**What you should do**:
Filter the records, keeping every line that has the string "calculator".
** Opening Data records block **
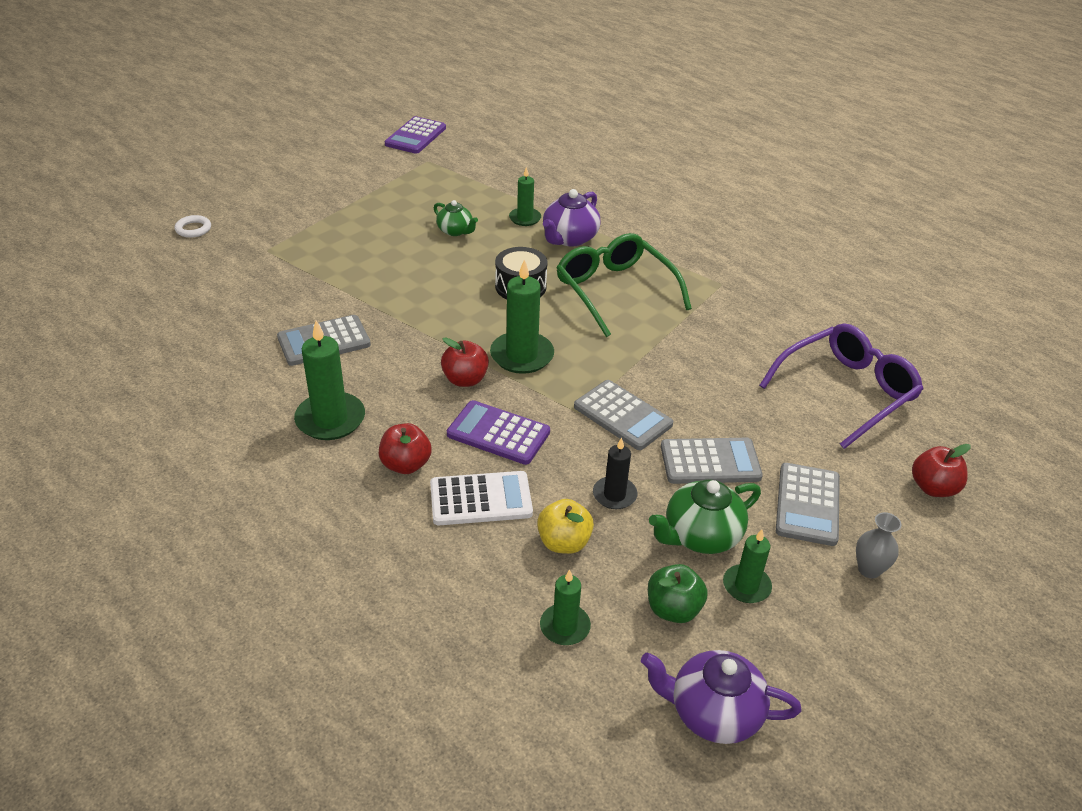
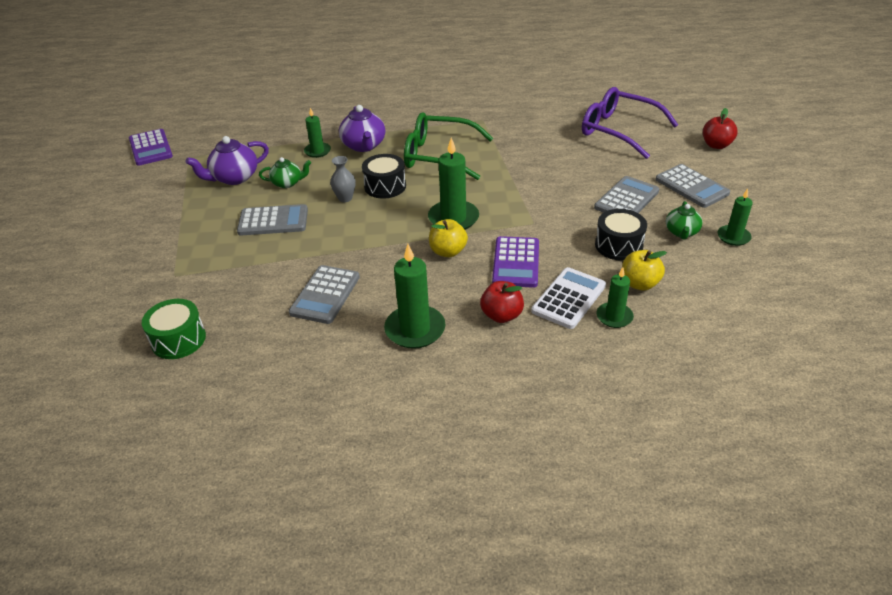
camera: 45 degrees left, 0 degrees up
(193, 229) = (84, 302): white ring -> none
(194, 299) = (178, 340): none -> green drum
(465, 379) = (448, 251): red apple -> yellow apple
(498, 433) = (516, 262): purple calculator -> purple calculator turned 60 degrees counterclockwise
(565, 626) = (709, 317): green candle -> green candle (614, 317)
(614, 495) = (618, 245): black candle -> black drum
(622, 416) = (554, 209): grey calculator -> grey calculator (273, 221)
(673, 609) = (729, 270): green apple -> none
(701, 535) = (681, 232): green teapot -> green teapot, size x0.63
(713, 713) = (815, 295): purple teapot -> purple teapot (234, 178)
(846, 392) = (619, 131): purple glasses -> purple glasses turned 60 degrees counterclockwise
(869, 569) = (755, 193): grey vase -> grey vase (345, 198)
** Closing Data records block **
**Task response**:
(498, 433) = (516, 262): purple calculator -> purple calculator turned 60 degrees counterclockwise
(622, 416) = (554, 209): grey calculator -> grey calculator (273, 221)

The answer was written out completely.